* **WORK REQUIRED**
Each line from the one containing "white house: [512,322,616,442]" through the end of the data below is to be output verbatim, with no lines added or left out.

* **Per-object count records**
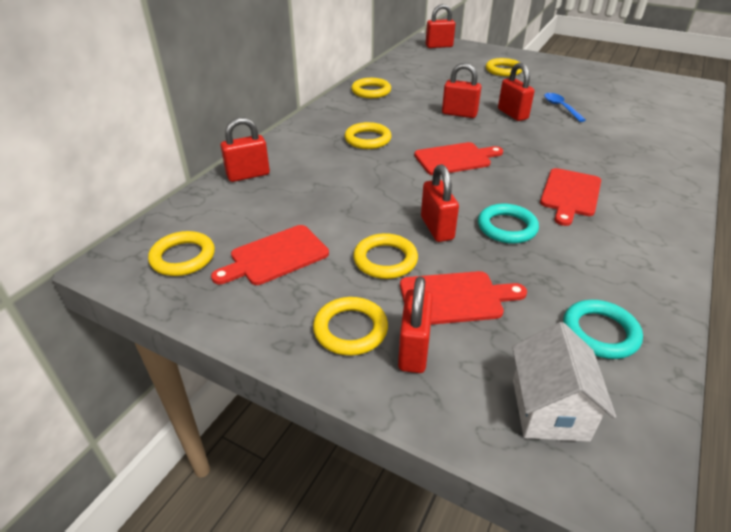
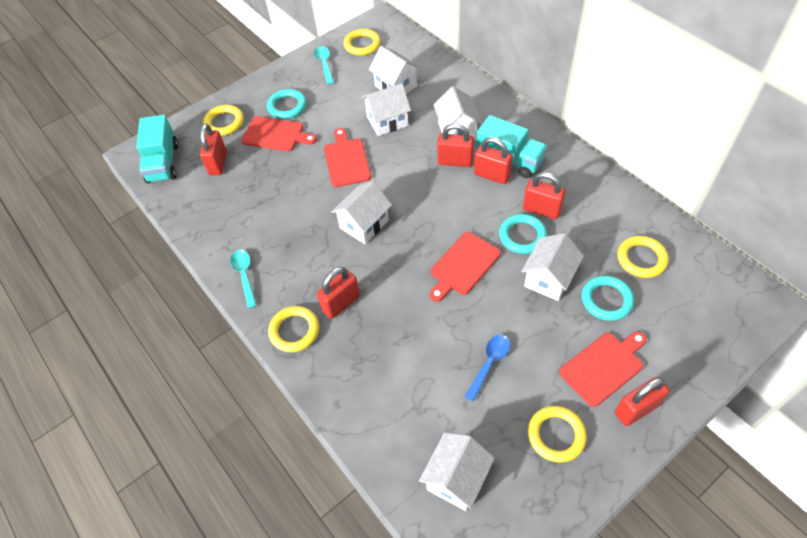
turquoise ring: [478,204,539,244] [563,300,643,359] = 2 -> [267,89,307,119] [499,214,547,254] [582,275,634,321] = 3
turquoise spoon: none = 0 -> [230,250,257,308] [314,46,334,84] = 2
turquoise truck: none = 0 -> [136,115,178,183] [476,115,548,178] = 2
white house: [512,322,616,442] = 1 -> [331,181,392,244] [361,83,411,136] [369,46,420,94] [419,432,495,511] [434,86,482,140] [521,233,584,301] = 6
yellow ring: [148,231,215,276] [313,297,388,356] [345,122,392,149] [351,78,391,98] [353,233,418,279] [486,58,522,76] = 6 -> [203,105,244,136] [268,306,319,352] [344,29,381,56] [528,406,587,463] [617,236,669,278] = 5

* **ANSWER FOR THE TASK**
white house: [512,322,616,442] = 1 -> [331,181,392,244] [361,83,411,136] [369,46,420,94] [419,432,495,511] [434,86,482,140] [521,233,584,301] = 6
yellow ring: [148,231,215,276] [313,297,388,356] [345,122,392,149] [351,78,391,98] [353,233,418,279] [486,58,522,76] = 6 -> [203,105,244,136] [268,306,319,352] [344,29,381,56] [528,406,587,463] [617,236,669,278] = 5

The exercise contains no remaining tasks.